*WORK ORDER*. Transcribe each entry exactly; skip the images.

*RECORD EXTRACTS*.
◆ ◆ ◆ ◆ ◆ ◆ ◆

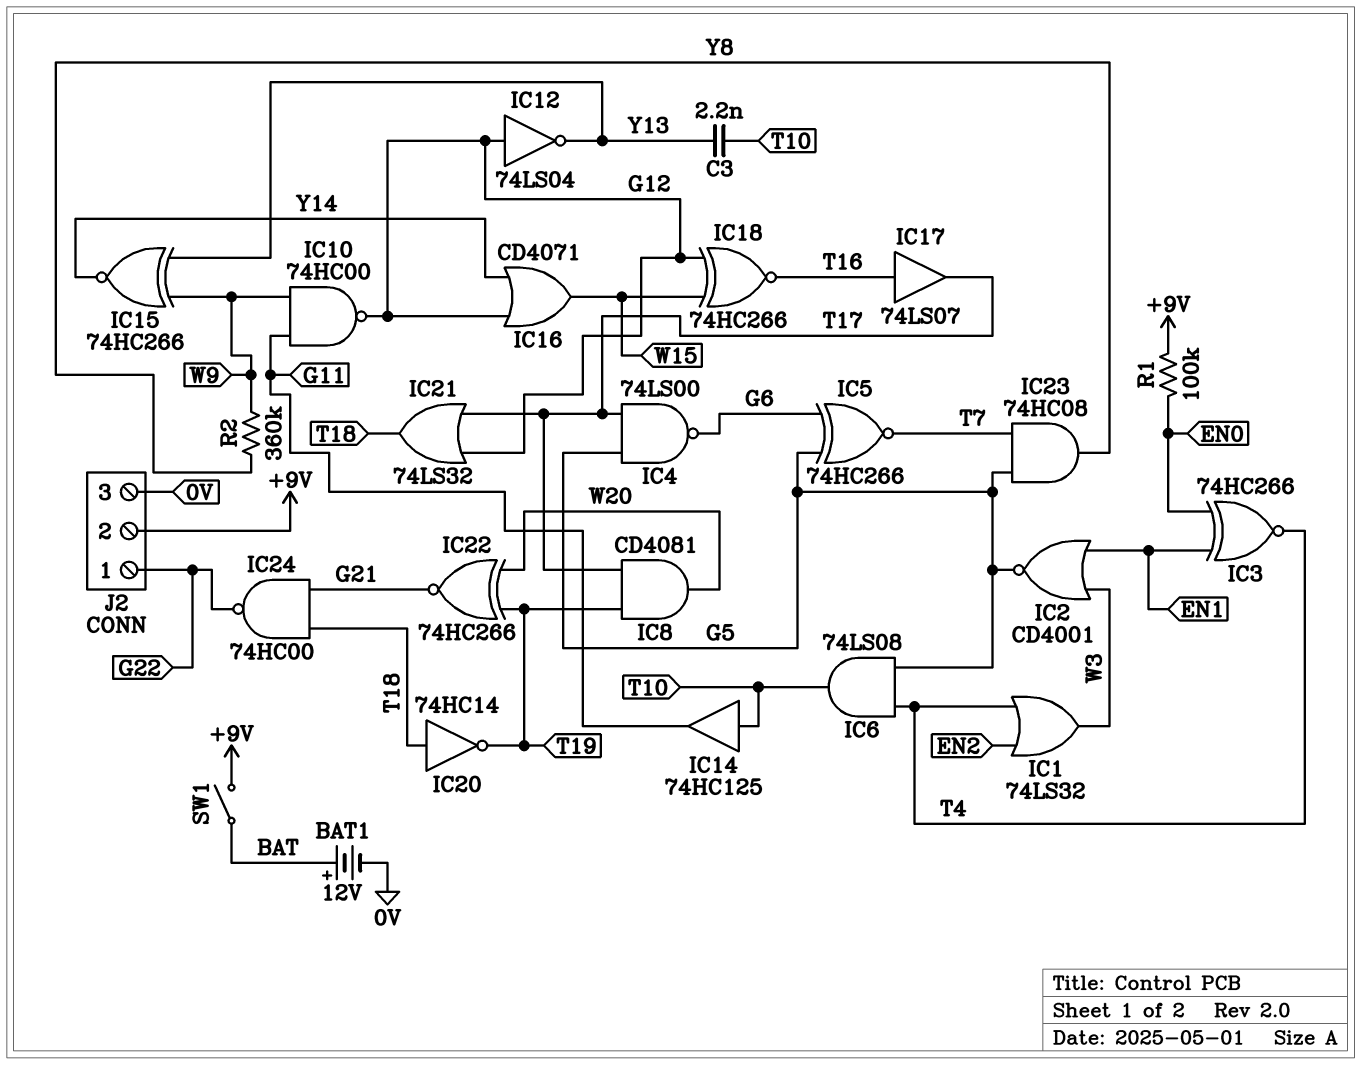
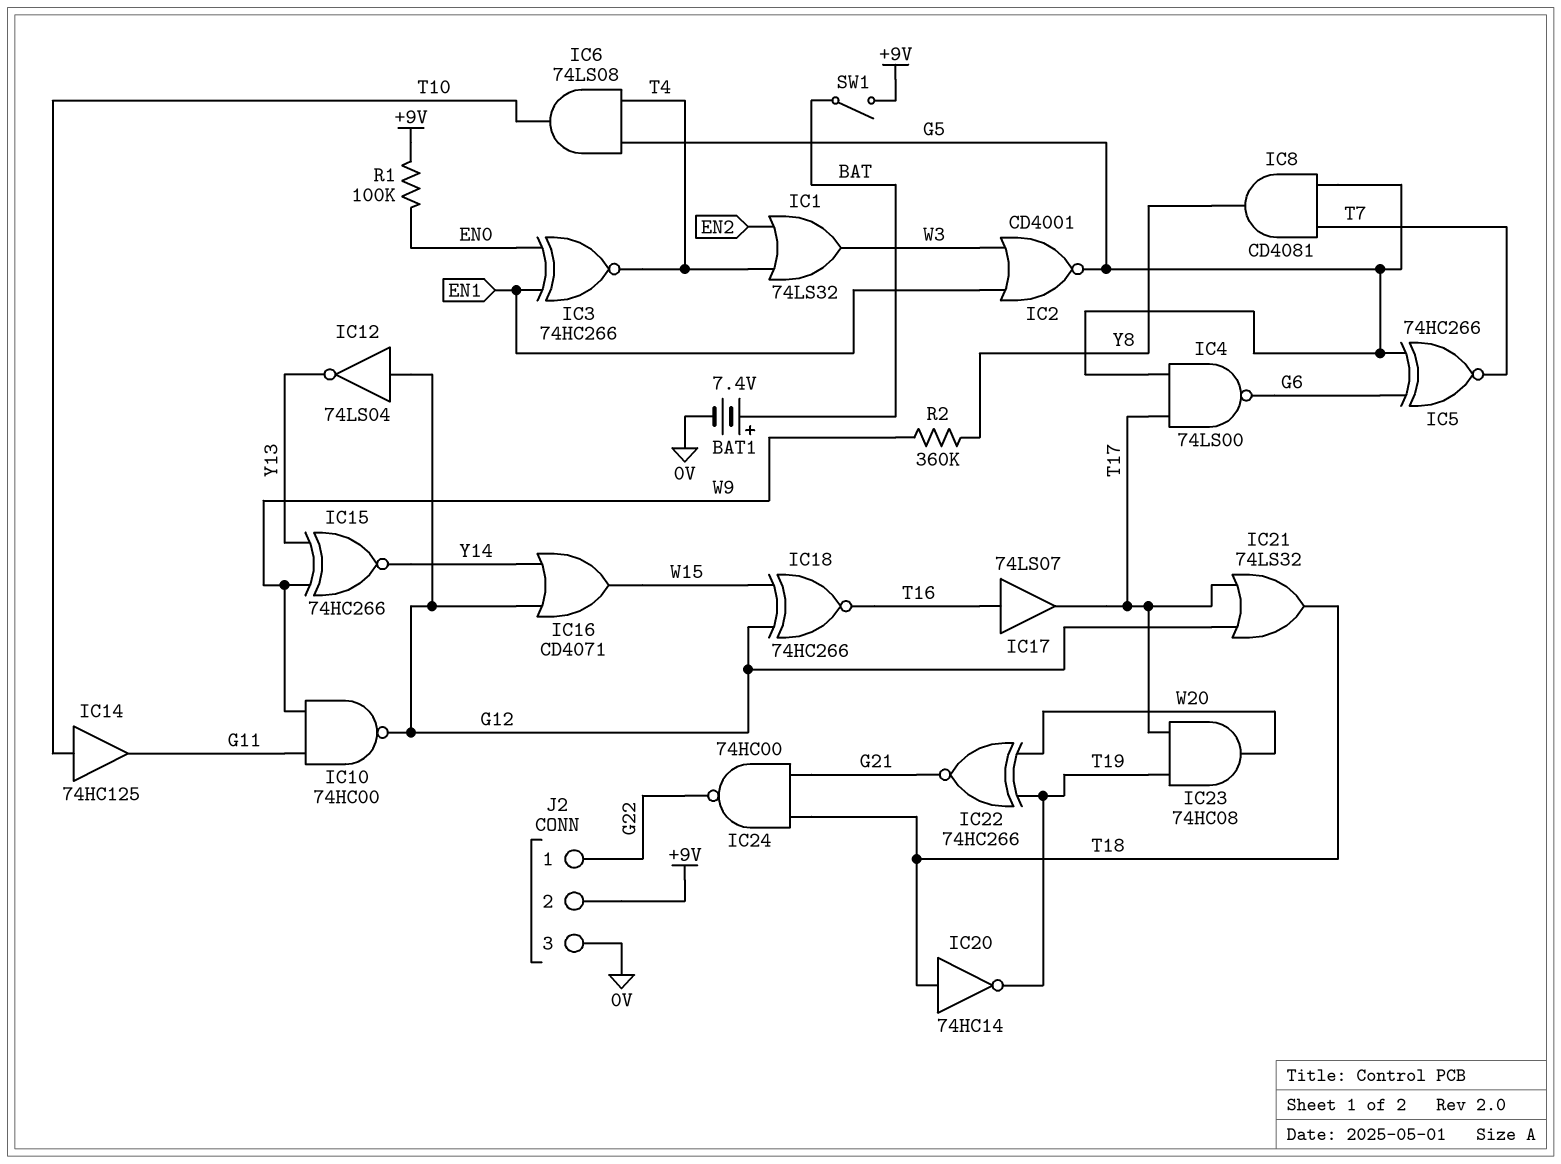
BAT1: 12V (plus BAT, minus 0V) -> 7.4V (plus BAT, minus 0V)
C3: 2.2nF (T10, Y13) -> none
IC8: AND CD4081 (in T17, in T19, out W20) -> AND CD4081 (in G5, in T7, out Y8)
IC23: AND 74HC08 (in G5, in T7, out Y8) -> AND 74HC08 (in T17, in T19, out W20)

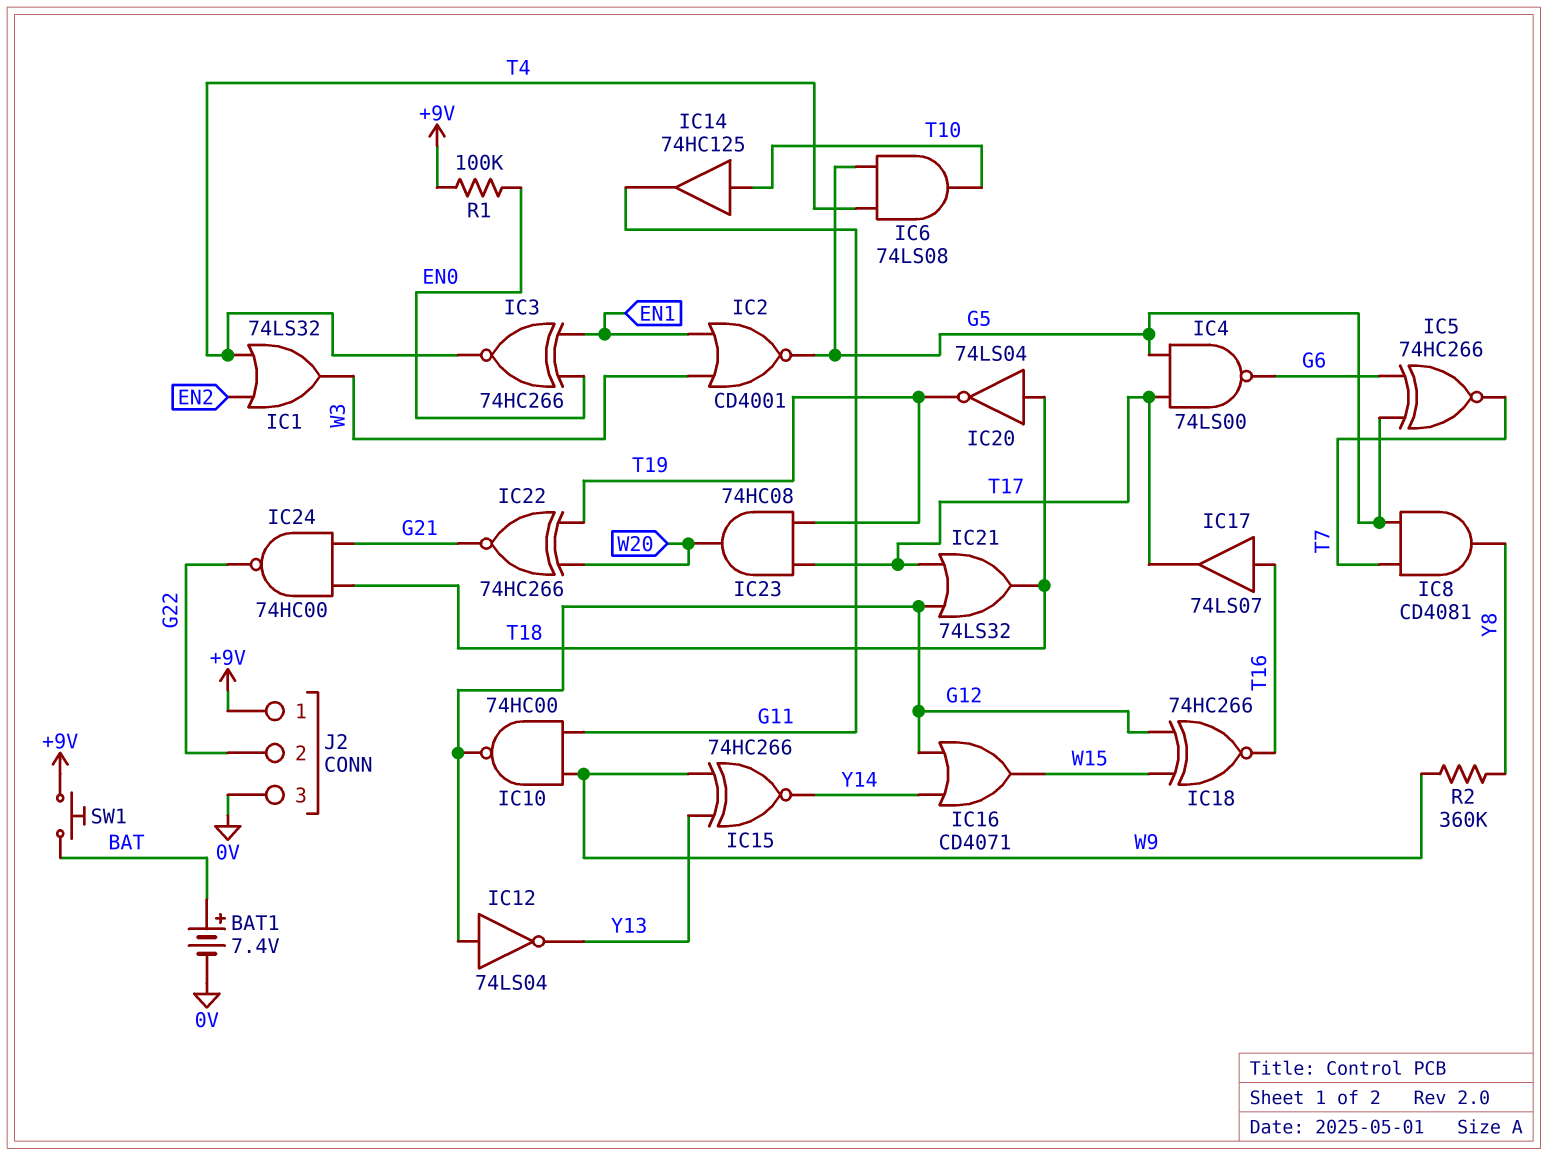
IC20: NOT 74HC14 (in T18, out T19) -> NOT 74LS04 (in T18, out T19)
J2 pin 1: G22 -> +9V
J2 pin 2: +9V -> G22
SW1: switch (+9V, BAT) -> button (+9V, BAT)

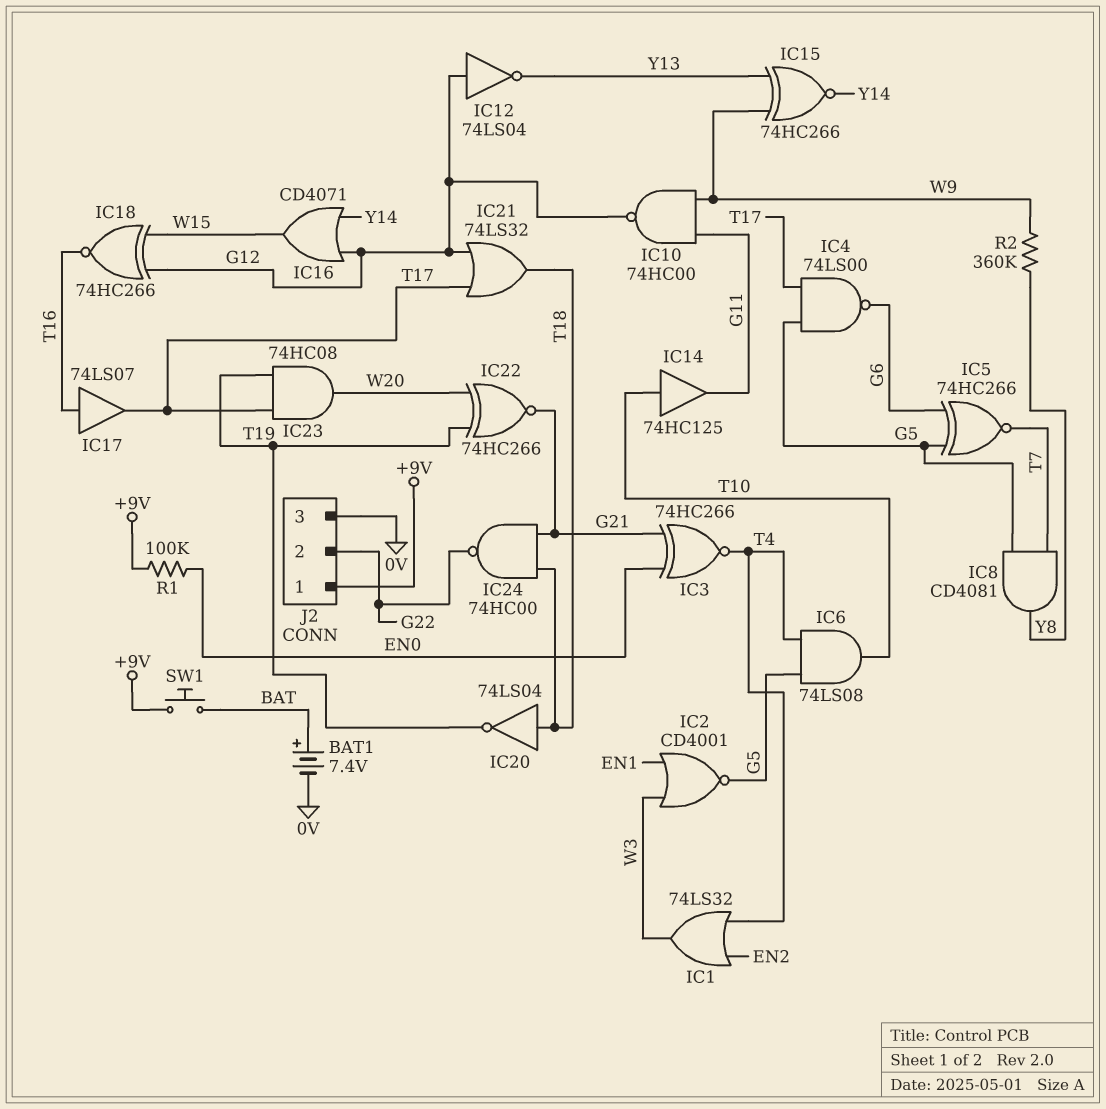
IC3: XNOR 74HC266 (in EN0, in EN1, out T4) -> XNOR 74HC266 (in EN0, in G21, out T4)

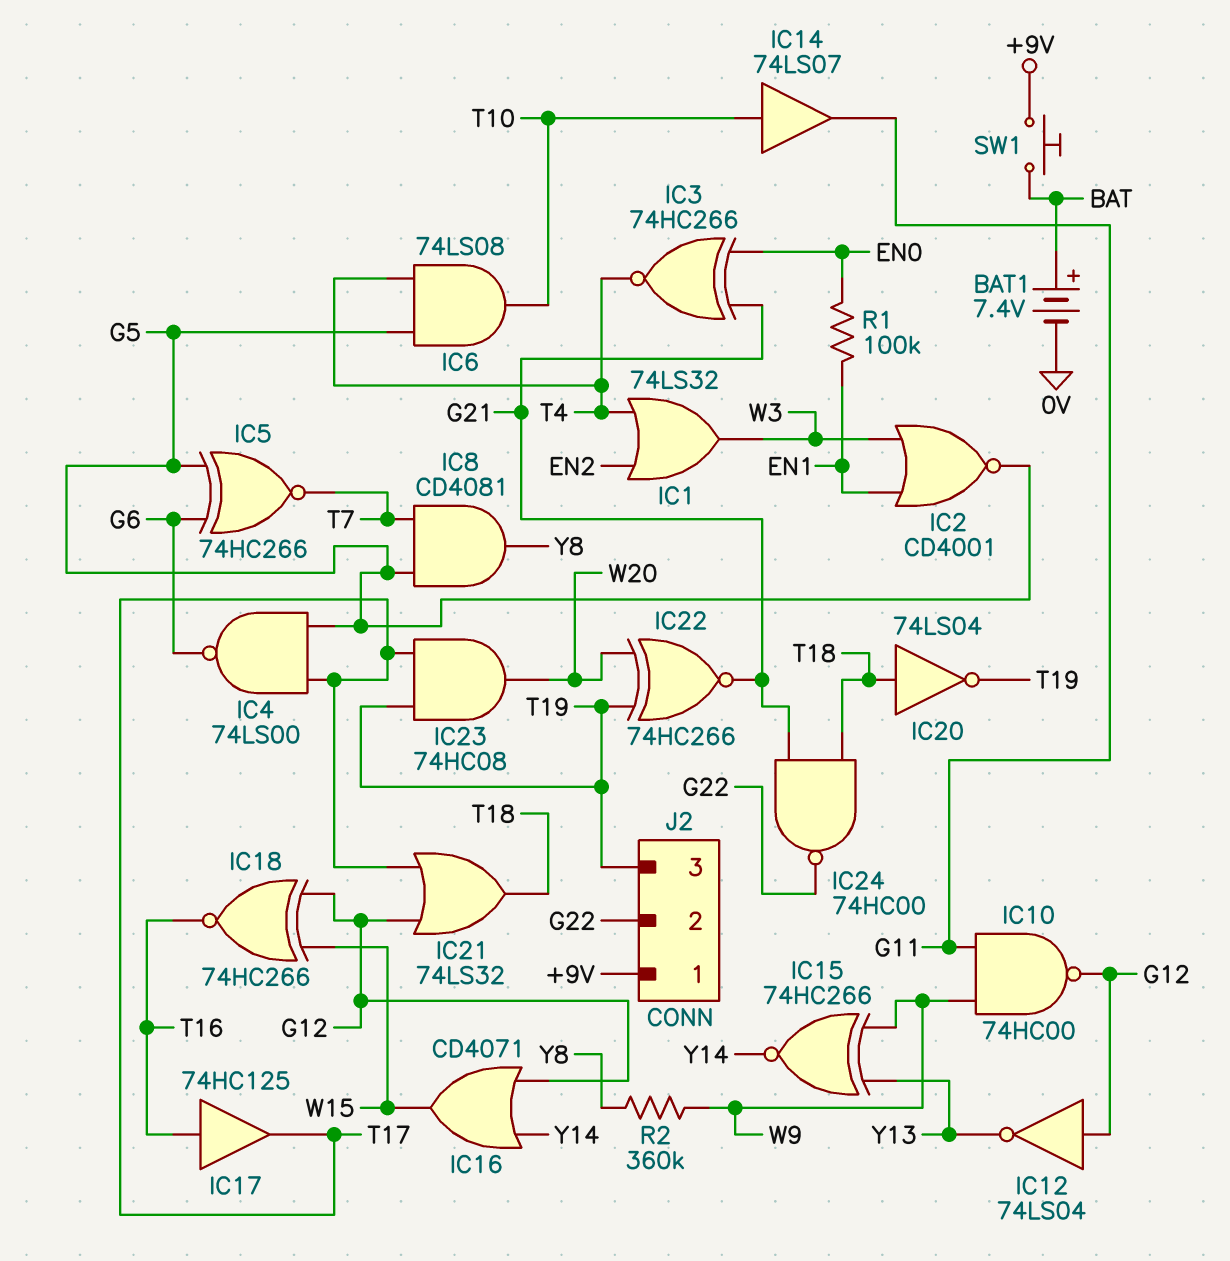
IC14: buffer 74HC125 (in T10, out G11) -> buffer 74LS07 (in T10, out G11)
IC17: buffer 74LS07 (in T16, out T17) -> buffer 74HC125 (in T16, out T17)
J2 pin 3: 0V -> T19
R1: 100k (+9V, EN0) -> 100k (EN0, EN1)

◆ ◆ ◆ ◆ ◆ ◆ ◆

*ANSWER*.
BAT1: 12V (plus BAT, minus 0V) -> 7.4V (plus BAT, minus 0V)
C3: 2.2nF (T10, Y13) -> none
IC8: AND CD4081 (in T17, in T19, out W20) -> AND CD4081 (in G5, in T7, out Y8)
IC23: AND 74HC08 (in G5, in T7, out Y8) -> AND 74HC08 (in T17, in T19, out W20)

IC20: NOT 74HC14 (in T18, out T19) -> NOT 74LS04 (in T18, out T19)
J2 pin 1: G22 -> +9V
J2 pin 2: +9V -> G22
SW1: switch (+9V, BAT) -> button (+9V, BAT)

IC3: XNOR 74HC266 (in EN0, in EN1, out T4) -> XNOR 74HC266 (in EN0, in G21, out T4)

IC14: buffer 74HC125 (in T10, out G11) -> buffer 74LS07 (in T10, out G11)
IC17: buffer 74LS07 (in T16, out T17) -> buffer 74HC125 (in T16, out T17)
J2 pin 3: 0V -> T19
R1: 100k (+9V, EN0) -> 100k (EN0, EN1)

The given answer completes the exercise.